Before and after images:
-------

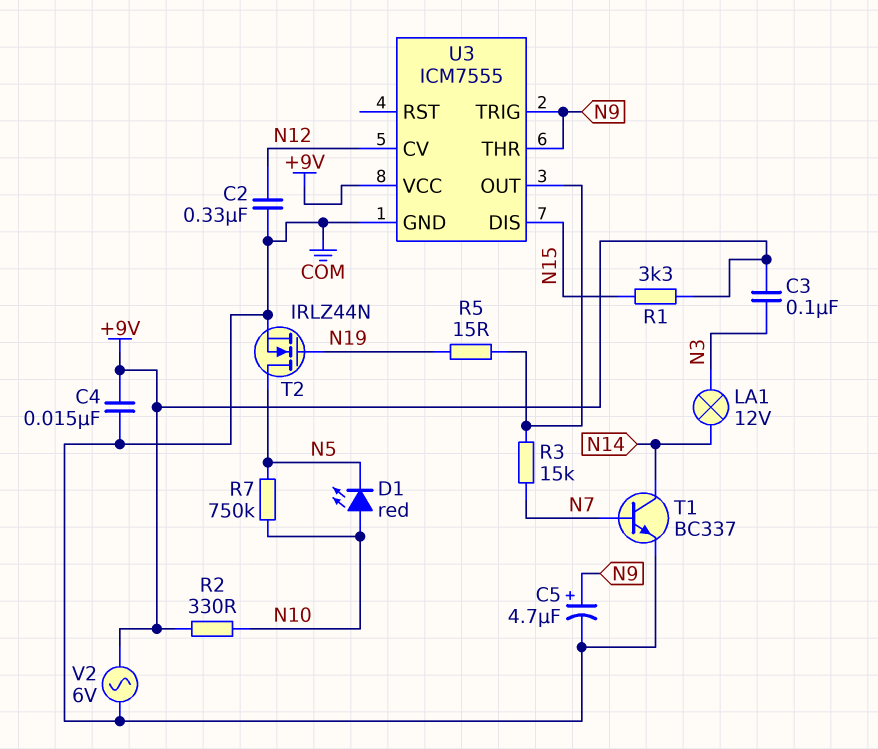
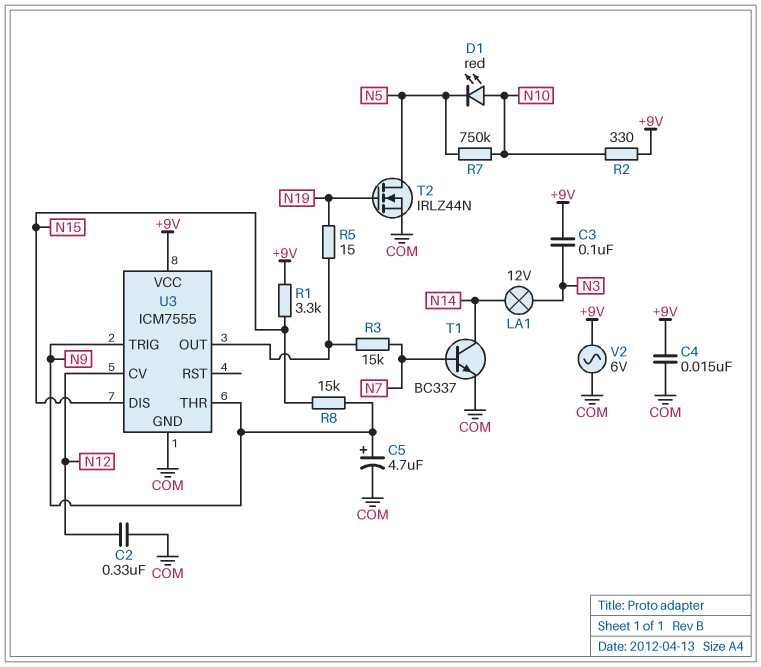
R8: none -> 15k (N9, N15)

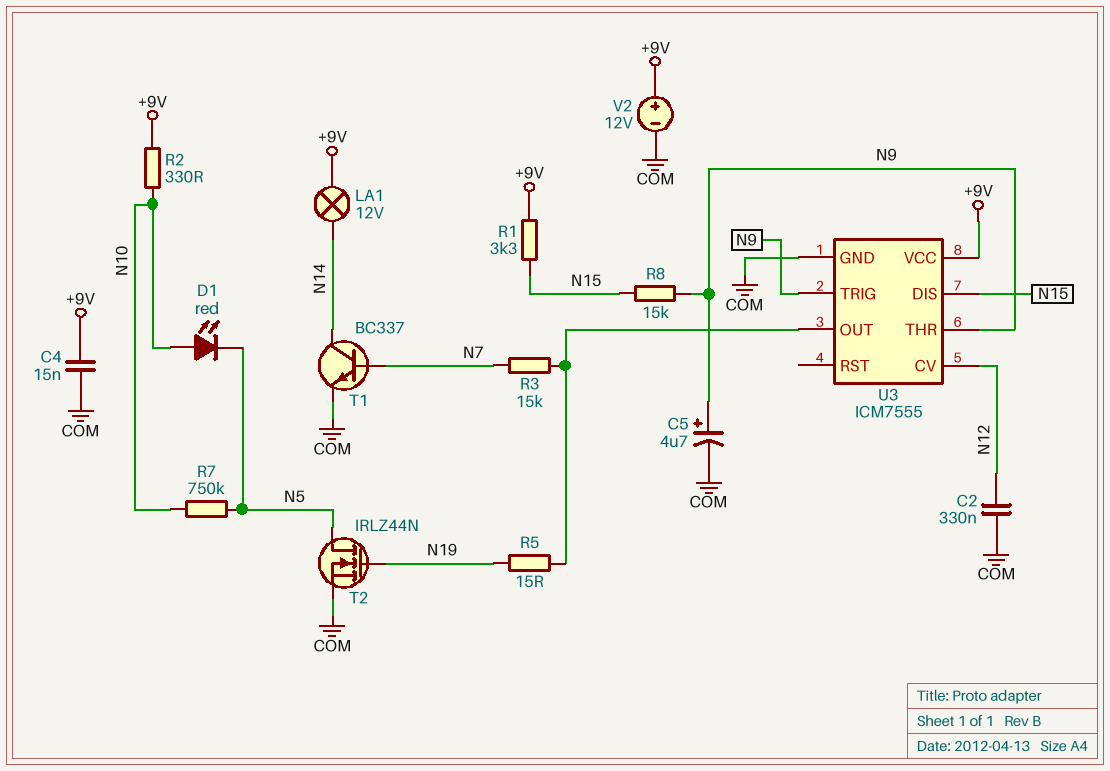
C3: 100nF (+9V, N3) -> none
LA1: lamp 12V (N3, N14) -> lamp 12V (+9V, N14)
V2: AC 6V (+9V, COM) -> 12V (plus +9V, minus COM)

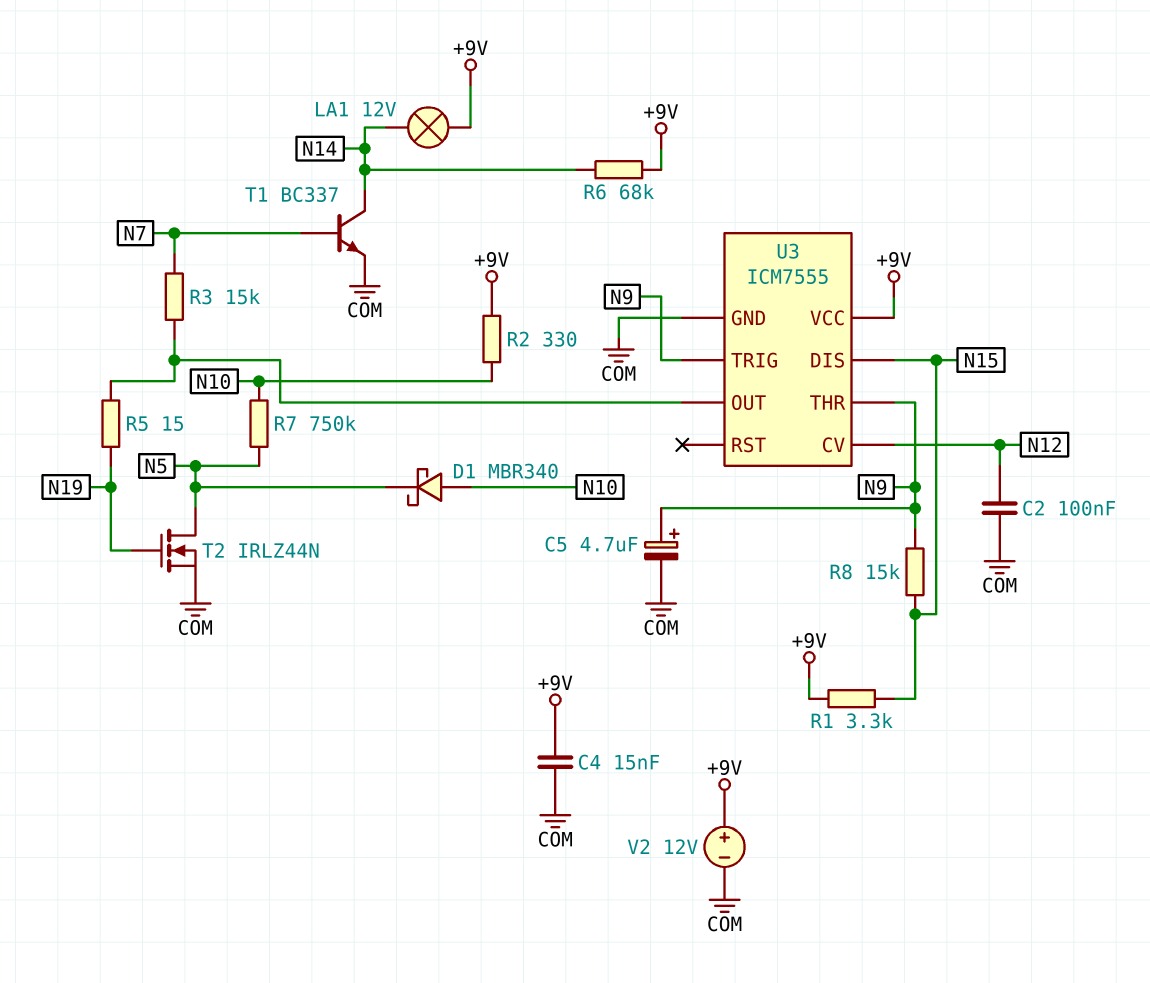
C2: 330nF (COM, N12) -> 100nF (COM, N12)
D1: LED red (A N10, K N5) -> schottky MBR340 (A N10, K N5)
R6: none -> 68k (+9V, N14)

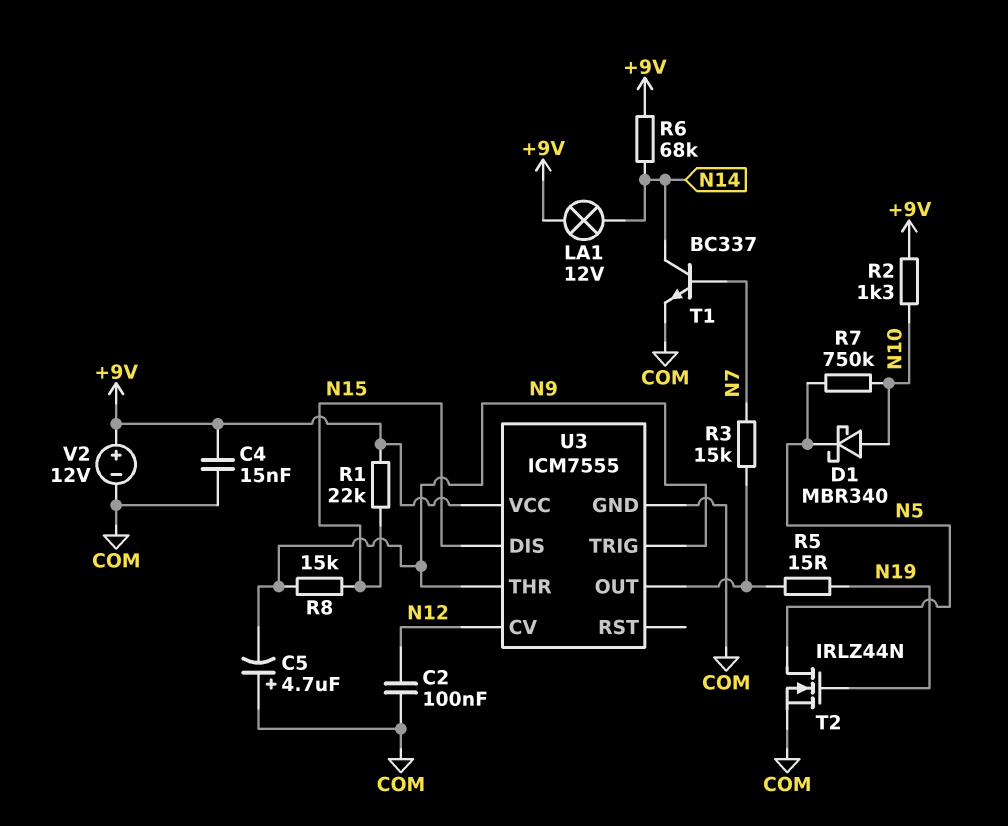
C5: 4.7uF (plus N9, minus COM) -> 4.7uF (plus COM, minus N9)
R1: 3.3k (+9V, N15) -> 22k (+9V, N15)
R2: 330 (+9V, N10) -> 1.3k (+9V, N10)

-------

DIRECTIONS FOR THIS TASK:
Retype the data shown above exactly, excluding any picture it contains.

ANSWER TO THIS TASK:
R8: none -> 15k (N9, N15)

C3: 100nF (+9V, N3) -> none
LA1: lamp 12V (N3, N14) -> lamp 12V (+9V, N14)
V2: AC 6V (+9V, COM) -> 12V (plus +9V, minus COM)

C2: 330nF (COM, N12) -> 100nF (COM, N12)
D1: LED red (A N10, K N5) -> schottky MBR340 (A N10, K N5)
R6: none -> 68k (+9V, N14)

C5: 4.7uF (plus N9, minus COM) -> 4.7uF (plus COM, minus N9)
R1: 3.3k (+9V, N15) -> 22k (+9V, N15)
R2: 330 (+9V, N10) -> 1.3k (+9V, N10)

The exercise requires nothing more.